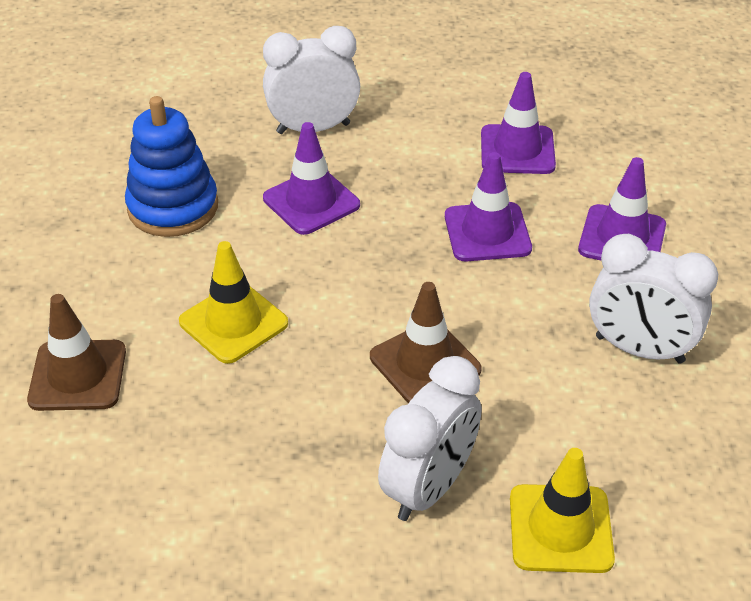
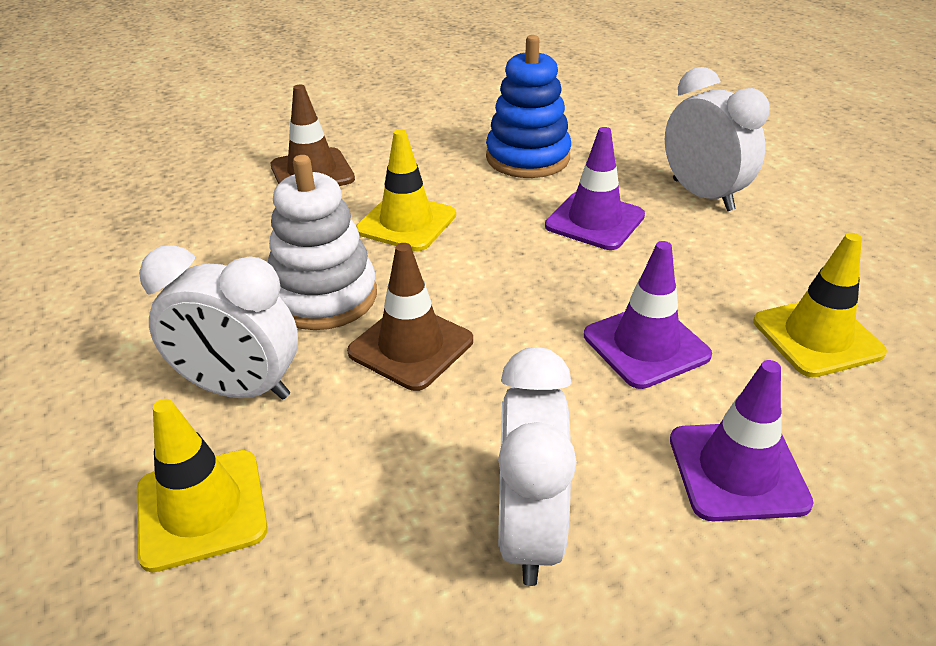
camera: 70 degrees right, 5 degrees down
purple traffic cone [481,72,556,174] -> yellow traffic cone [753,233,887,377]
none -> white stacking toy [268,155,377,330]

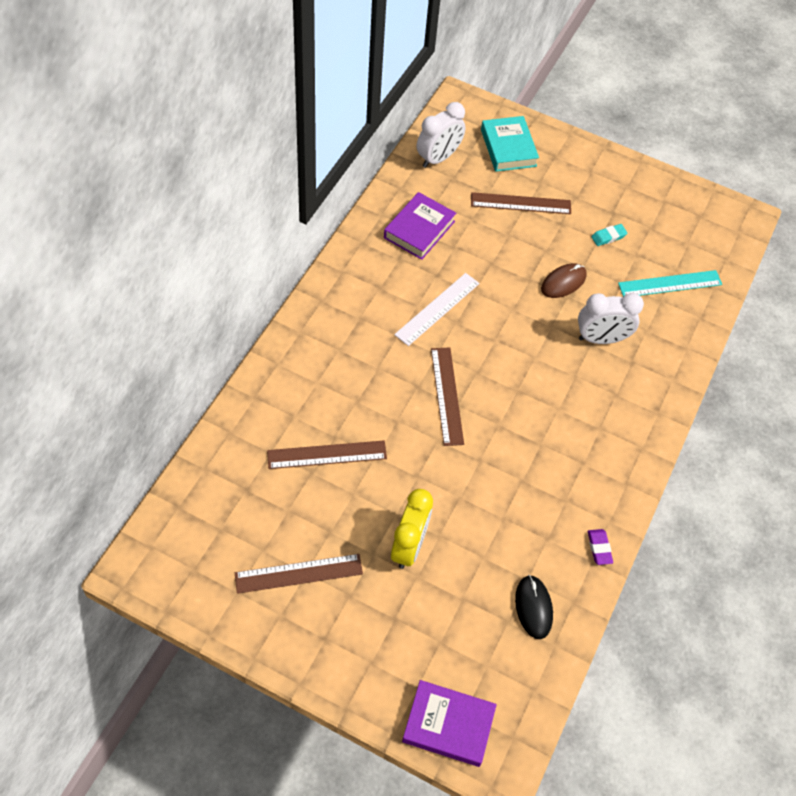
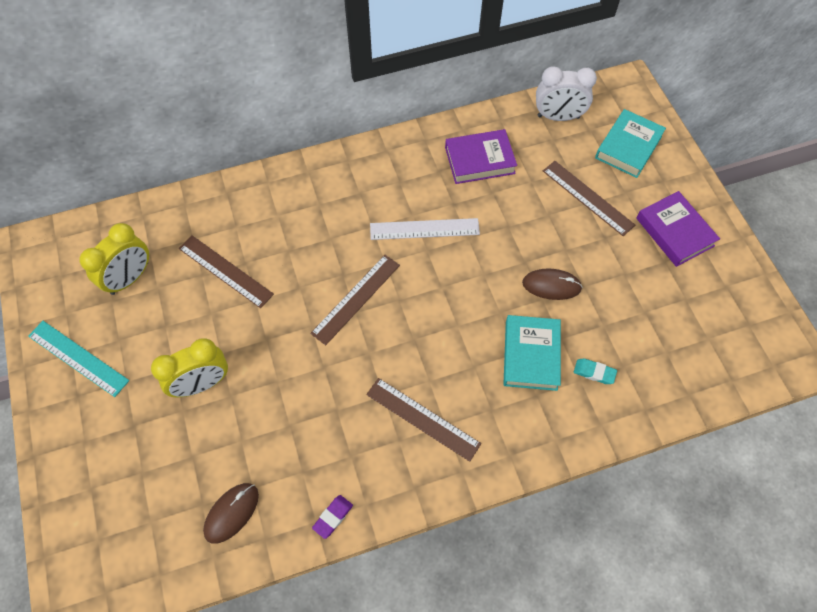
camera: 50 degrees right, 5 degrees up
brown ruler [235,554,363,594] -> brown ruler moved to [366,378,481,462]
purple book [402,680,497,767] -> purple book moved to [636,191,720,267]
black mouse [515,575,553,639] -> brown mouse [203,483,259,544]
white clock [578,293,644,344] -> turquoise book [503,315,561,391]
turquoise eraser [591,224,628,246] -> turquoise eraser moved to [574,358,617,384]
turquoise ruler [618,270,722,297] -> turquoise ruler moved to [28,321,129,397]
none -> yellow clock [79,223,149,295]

★ ★ ★ ★ ★

→ Work instruction: Gather each line in the entries above where the string "camera" is found.

→ Response area:
camera: 70 degrees right, 5 degrees down
camera: 50 degrees right, 5 degrees up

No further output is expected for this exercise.